----- Input material

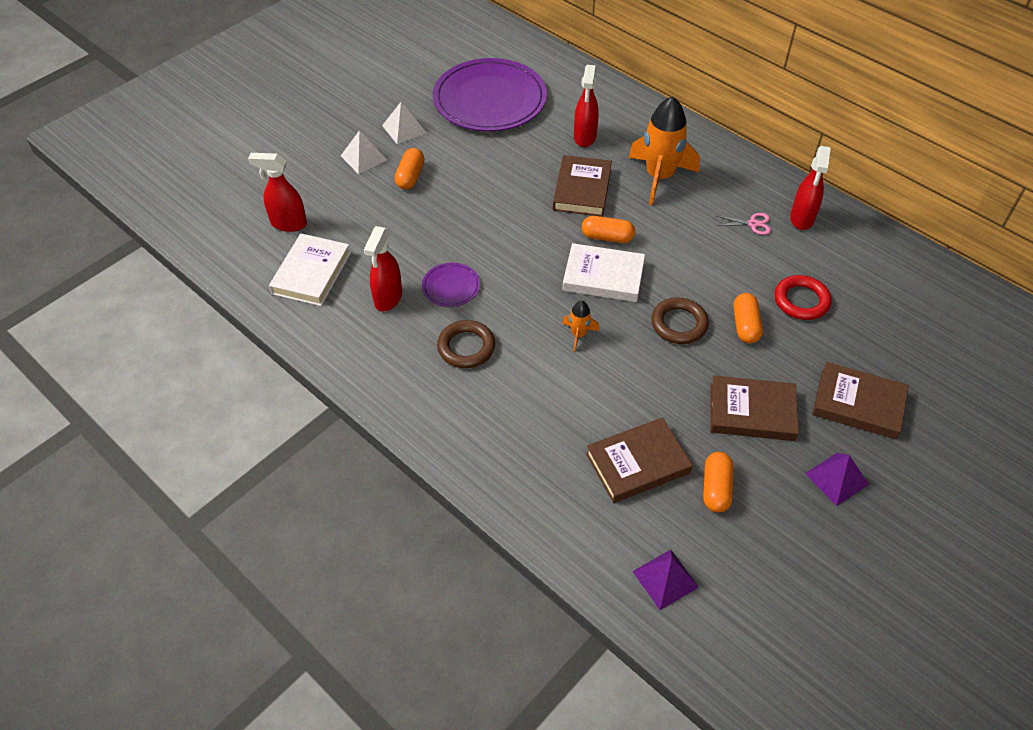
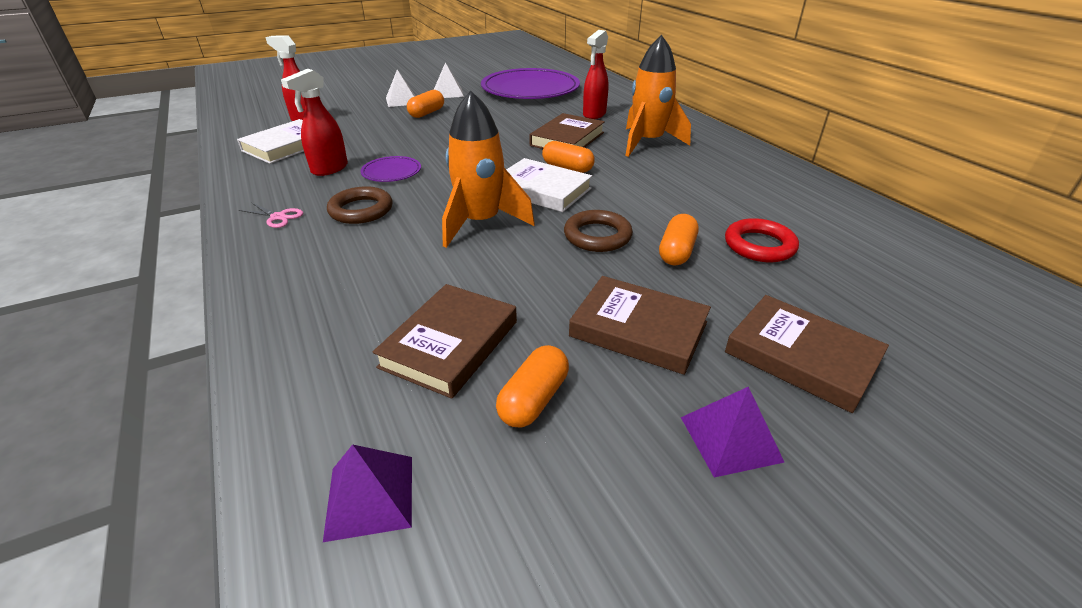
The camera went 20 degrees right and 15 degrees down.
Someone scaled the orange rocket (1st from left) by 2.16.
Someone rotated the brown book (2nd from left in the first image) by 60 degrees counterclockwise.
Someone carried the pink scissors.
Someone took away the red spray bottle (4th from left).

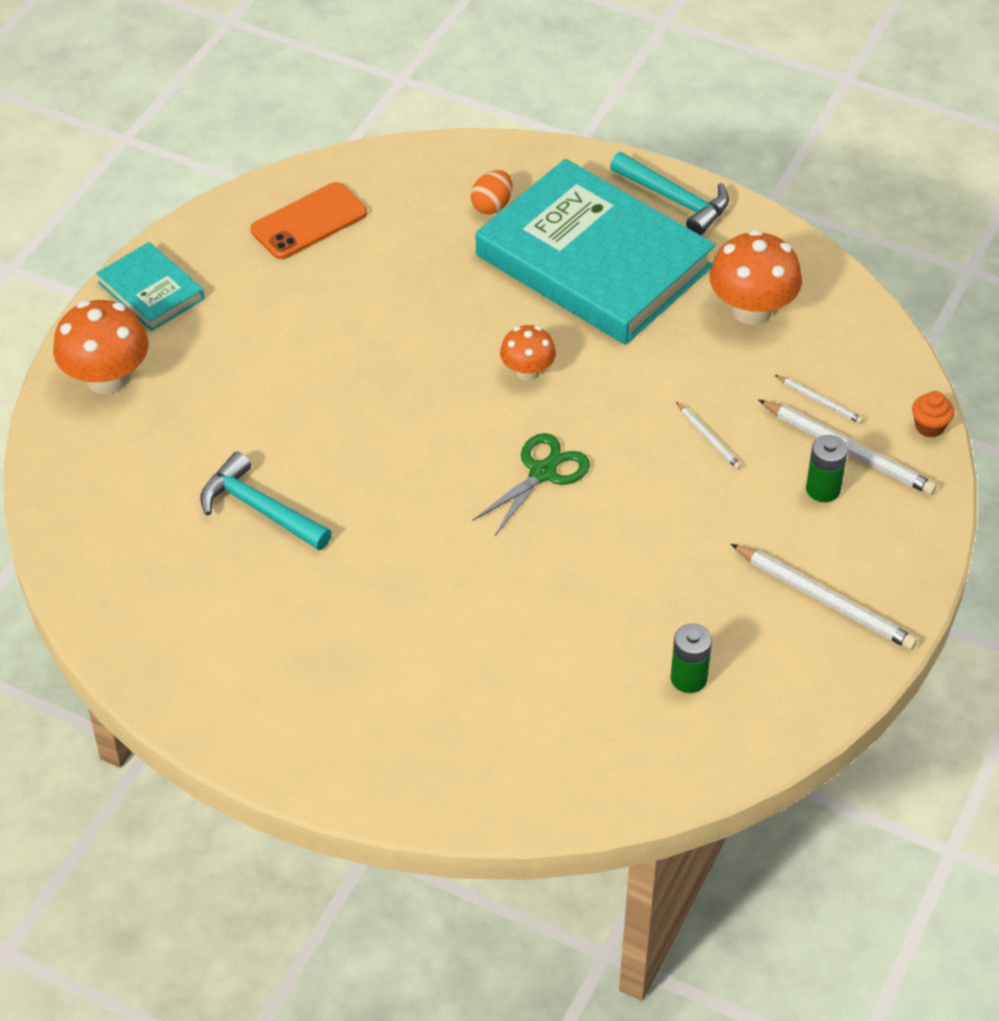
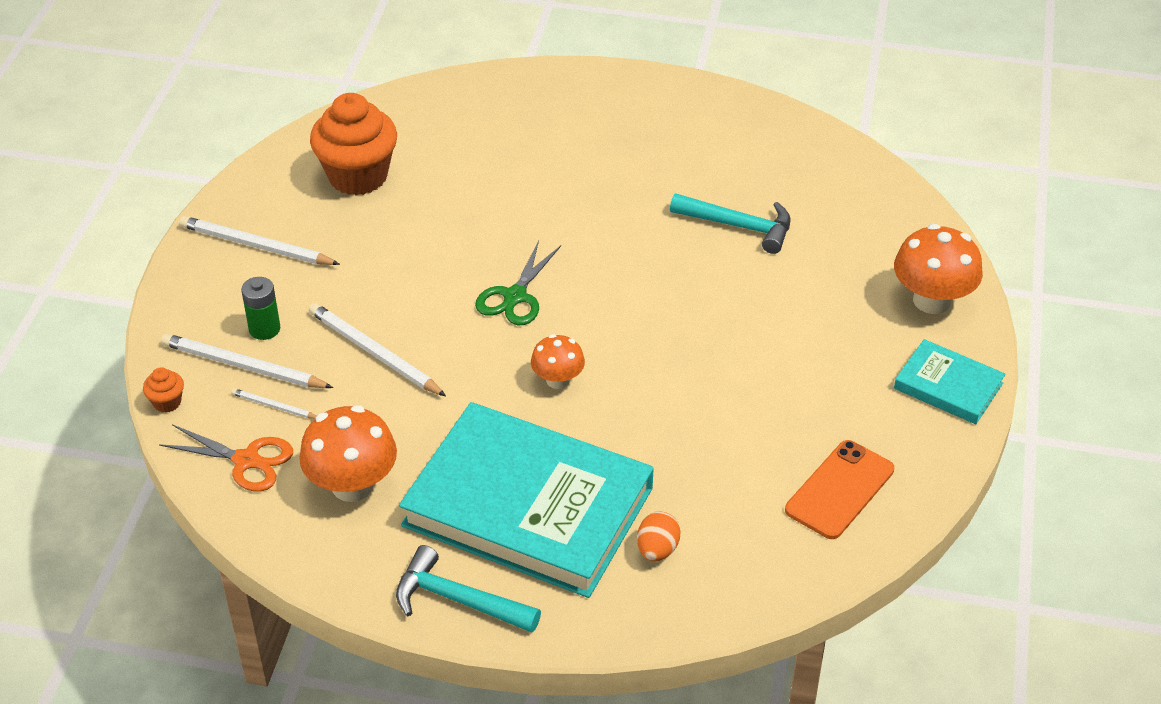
The camera went 165 degrees right and 5 degrees down.
Someone swapped the green battery (1st from left) for the orange cupcake (2nd from left).
Someone scaled the white pencil (1st from left in the first image) by 1.94.
Someone put down the orange scissors.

----------

Retype the line containing "Someone rotated the" and each line after it through the last line of the entries above, exactly, with no pictures and nothing else.

• Solution to this exercise
Someone rotated the brown book (2nd from left in the first image) by 60 degrees counterclockwise.
Someone carried the pink scissors.
Someone took away the red spray bottle (4th from left).

The camera went 165 degrees right and 5 degrees down.
Someone swapped the green battery (1st from left) for the orange cupcake (2nd from left).
Someone scaled the white pencil (1st from left in the first image) by 1.94.
Someone put down the orange scissors.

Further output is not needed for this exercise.